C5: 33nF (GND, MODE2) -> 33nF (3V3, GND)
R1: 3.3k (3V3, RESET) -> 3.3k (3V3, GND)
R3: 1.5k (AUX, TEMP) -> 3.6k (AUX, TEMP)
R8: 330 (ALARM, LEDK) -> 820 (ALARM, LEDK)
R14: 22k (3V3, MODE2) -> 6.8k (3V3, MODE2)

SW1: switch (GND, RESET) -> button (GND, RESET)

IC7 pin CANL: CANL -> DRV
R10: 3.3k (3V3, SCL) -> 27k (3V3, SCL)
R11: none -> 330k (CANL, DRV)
=-=-=
Among the lines of the records, copy out each one that contains the word "CANL".

IC7 pin CANL: CANL -> DRV
R11: none -> 330k (CANL, DRV)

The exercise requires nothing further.